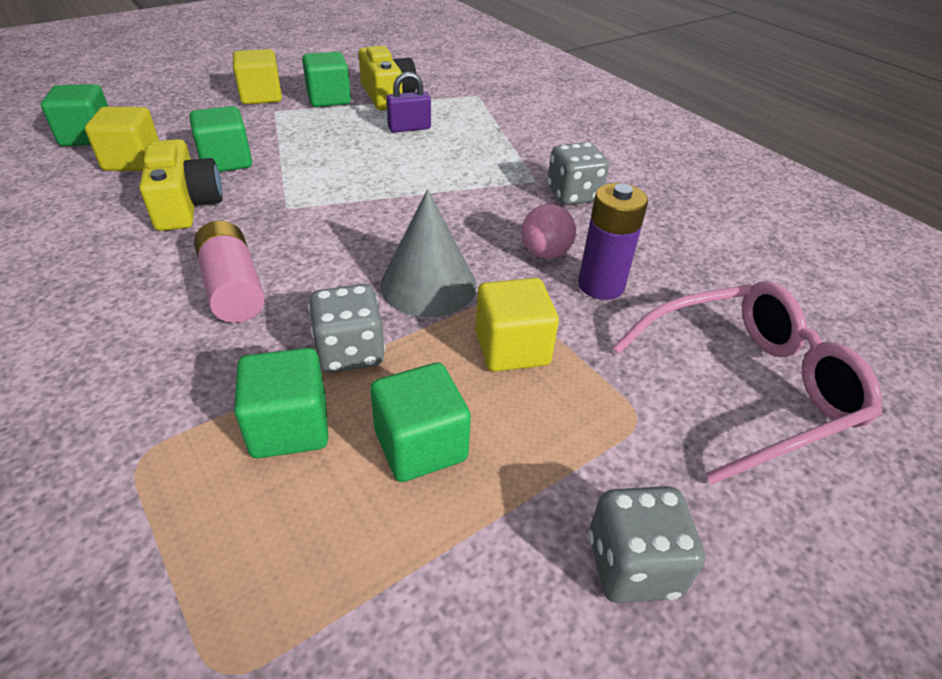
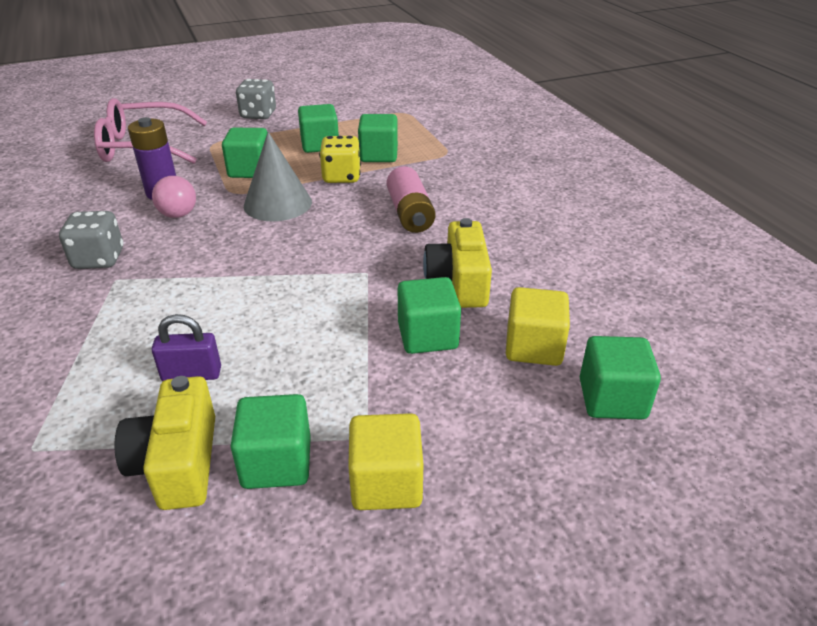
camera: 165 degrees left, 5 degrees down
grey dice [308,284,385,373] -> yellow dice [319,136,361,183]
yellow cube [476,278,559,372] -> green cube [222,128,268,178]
* * *
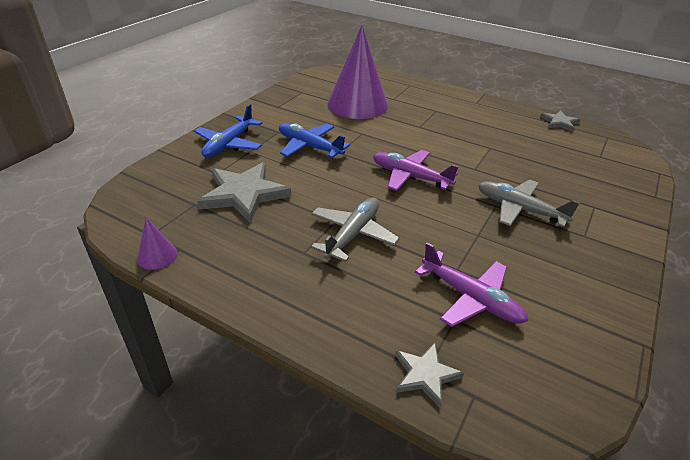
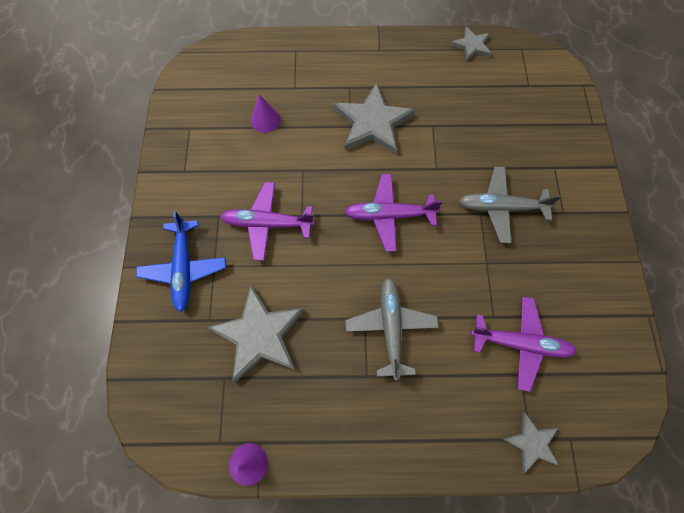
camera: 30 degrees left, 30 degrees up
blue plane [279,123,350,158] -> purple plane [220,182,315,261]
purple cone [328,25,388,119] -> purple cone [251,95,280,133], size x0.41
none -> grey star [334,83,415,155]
* * *
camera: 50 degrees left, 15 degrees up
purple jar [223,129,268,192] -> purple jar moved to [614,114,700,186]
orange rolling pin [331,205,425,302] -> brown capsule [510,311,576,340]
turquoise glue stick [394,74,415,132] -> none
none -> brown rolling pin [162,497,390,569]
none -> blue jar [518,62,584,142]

- [Action item] Using the data above, reproduce exactly the lines from the line that contains "camera: 165 degrees left, 5 degrees down" through the line that contains "yellow cube [476,278,559,372]", including both.

- [Answer to this exercise]
camera: 165 degrees left, 5 degrees down
grey dice [308,284,385,373] -> yellow dice [319,136,361,183]
yellow cube [476,278,559,372] -> green cube [222,128,268,178]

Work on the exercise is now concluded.